=== Provided records ===

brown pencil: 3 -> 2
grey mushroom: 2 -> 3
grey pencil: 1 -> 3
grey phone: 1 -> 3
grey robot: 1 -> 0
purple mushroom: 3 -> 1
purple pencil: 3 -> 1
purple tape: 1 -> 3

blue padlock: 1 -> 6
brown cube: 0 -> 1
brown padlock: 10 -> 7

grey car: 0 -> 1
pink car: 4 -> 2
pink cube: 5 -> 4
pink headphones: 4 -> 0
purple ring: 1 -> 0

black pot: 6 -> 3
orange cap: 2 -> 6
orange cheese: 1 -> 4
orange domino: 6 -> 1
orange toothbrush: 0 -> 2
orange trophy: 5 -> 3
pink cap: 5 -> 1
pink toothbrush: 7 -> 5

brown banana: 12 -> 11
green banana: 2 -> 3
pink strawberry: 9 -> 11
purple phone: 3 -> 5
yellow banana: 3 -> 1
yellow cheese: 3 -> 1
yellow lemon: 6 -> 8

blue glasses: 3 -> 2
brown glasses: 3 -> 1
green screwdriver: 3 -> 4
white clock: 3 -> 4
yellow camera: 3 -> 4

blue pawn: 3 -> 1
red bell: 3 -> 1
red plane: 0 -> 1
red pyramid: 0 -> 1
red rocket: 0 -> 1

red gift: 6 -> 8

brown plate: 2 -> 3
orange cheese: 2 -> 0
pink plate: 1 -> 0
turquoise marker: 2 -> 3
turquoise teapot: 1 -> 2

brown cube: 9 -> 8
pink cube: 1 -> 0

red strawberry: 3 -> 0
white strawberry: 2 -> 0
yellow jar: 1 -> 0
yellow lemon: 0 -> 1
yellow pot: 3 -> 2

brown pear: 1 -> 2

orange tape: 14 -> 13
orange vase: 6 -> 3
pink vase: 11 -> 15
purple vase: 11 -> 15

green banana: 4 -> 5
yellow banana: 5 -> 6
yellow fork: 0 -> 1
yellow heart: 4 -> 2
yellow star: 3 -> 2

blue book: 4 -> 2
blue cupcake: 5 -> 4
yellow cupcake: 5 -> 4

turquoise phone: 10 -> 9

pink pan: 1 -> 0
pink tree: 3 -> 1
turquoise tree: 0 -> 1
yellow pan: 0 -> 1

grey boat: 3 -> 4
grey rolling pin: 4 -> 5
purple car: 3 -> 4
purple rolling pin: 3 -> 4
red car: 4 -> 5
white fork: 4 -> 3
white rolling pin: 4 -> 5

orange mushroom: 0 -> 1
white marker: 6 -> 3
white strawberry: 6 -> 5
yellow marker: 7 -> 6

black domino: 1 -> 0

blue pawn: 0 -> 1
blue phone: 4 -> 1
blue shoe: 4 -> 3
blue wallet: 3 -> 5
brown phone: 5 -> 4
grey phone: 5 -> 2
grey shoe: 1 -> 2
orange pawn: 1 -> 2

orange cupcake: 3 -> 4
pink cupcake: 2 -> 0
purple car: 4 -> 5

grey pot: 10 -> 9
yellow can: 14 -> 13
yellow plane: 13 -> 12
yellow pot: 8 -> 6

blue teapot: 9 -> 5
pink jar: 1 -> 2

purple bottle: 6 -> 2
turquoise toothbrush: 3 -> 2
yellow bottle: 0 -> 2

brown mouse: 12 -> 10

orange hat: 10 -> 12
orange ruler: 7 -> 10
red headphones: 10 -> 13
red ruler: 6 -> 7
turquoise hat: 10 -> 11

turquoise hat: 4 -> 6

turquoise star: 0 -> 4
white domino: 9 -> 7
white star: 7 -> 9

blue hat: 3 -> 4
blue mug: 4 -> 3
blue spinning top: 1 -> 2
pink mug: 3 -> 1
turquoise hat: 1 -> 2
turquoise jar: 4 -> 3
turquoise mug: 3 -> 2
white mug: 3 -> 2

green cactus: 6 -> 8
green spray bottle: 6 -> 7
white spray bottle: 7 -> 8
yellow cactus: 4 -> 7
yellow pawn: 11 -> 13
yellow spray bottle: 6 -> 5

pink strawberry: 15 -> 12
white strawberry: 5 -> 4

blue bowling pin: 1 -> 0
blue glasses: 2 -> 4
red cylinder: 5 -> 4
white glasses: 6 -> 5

===

The task:
Where the line containing "grey phone: 5 -> 2" appears, start copying, and go on exactly through the last line of the data.

Exercise result:
grey phone: 5 -> 2
grey shoe: 1 -> 2
orange pawn: 1 -> 2

orange cupcake: 3 -> 4
pink cupcake: 2 -> 0
purple car: 4 -> 5

grey pot: 10 -> 9
yellow can: 14 -> 13
yellow plane: 13 -> 12
yellow pot: 8 -> 6

blue teapot: 9 -> 5
pink jar: 1 -> 2

purple bottle: 6 -> 2
turquoise toothbrush: 3 -> 2
yellow bottle: 0 -> 2

brown mouse: 12 -> 10

orange hat: 10 -> 12
orange ruler: 7 -> 10
red headphones: 10 -> 13
red ruler: 6 -> 7
turquoise hat: 10 -> 11

turquoise hat: 4 -> 6

turquoise star: 0 -> 4
white domino: 9 -> 7
white star: 7 -> 9

blue hat: 3 -> 4
blue mug: 4 -> 3
blue spinning top: 1 -> 2
pink mug: 3 -> 1
turquoise hat: 1 -> 2
turquoise jar: 4 -> 3
turquoise mug: 3 -> 2
white mug: 3 -> 2

green cactus: 6 -> 8
green spray bottle: 6 -> 7
white spray bottle: 7 -> 8
yellow cactus: 4 -> 7
yellow pawn: 11 -> 13
yellow spray bottle: 6 -> 5

pink strawberry: 15 -> 12
white strawberry: 5 -> 4

blue bowling pin: 1 -> 0
blue glasses: 2 -> 4
red cylinder: 5 -> 4
white glasses: 6 -> 5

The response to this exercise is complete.